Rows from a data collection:
--
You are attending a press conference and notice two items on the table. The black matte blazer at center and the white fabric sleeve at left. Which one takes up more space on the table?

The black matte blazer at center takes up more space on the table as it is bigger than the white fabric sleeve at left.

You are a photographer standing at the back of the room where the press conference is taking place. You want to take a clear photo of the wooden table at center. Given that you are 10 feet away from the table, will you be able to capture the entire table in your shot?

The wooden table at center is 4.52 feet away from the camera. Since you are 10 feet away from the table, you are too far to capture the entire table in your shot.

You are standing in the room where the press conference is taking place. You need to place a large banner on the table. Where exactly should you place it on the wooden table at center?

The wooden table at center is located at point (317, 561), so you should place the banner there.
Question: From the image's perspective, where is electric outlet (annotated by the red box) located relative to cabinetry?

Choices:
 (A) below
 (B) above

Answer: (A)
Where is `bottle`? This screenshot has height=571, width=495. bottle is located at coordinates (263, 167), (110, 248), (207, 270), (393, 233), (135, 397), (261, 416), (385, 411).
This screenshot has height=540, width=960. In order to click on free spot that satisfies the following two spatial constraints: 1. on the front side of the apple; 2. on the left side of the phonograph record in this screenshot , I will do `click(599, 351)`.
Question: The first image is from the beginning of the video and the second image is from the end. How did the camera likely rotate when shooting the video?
--
- STATED TASK
Copy every row above again, word for word, without changing anything.

- WRITTEN SOLUTION
You are attending a press conference and notice two items on the table. The black matte blazer at center and the white fabric sleeve at left. Which one takes up more space on the table?

The black matte blazer at center takes up more space on the table as it is bigger than the white fabric sleeve at left.

You are a photographer standing at the back of the room where the press conference is taking place. You want to take a clear photo of the wooden table at center. Given that you are 10 feet away from the table, will you be able to capture the entire table in your shot?

The wooden table at center is 4.52 feet away from the camera. Since you are 10 feet away from the table, you are too far to capture the entire table in your shot.

You are standing in the room where the press conference is taking place. You need to place a large banner on the table. Where exactly should you place it on the wooden table at center?

The wooden table at center is located at point (317, 561), so you should place the banner there.
Question: From the image's perspective, where is electric outlet (annotated by the red box) located relative to cabinetry?

Choices:
 (A) below
 (B) above

Answer: (A)
Where is `bottle`? This screenshot has height=571, width=495. bottle is located at coordinates (263, 167), (110, 248), (207, 270), (393, 233), (135, 397), (261, 416), (385, 411).
This screenshot has height=540, width=960. In order to click on free spot that satisfies the following two spatial constraints: 1. on the front side of the apple; 2. on the left side of the phonograph record in this screenshot , I will do `click(599, 351)`.
Question: The first image is from the beginning of the video and the second image is from the end. How did the camera likely rotate when shooting the video?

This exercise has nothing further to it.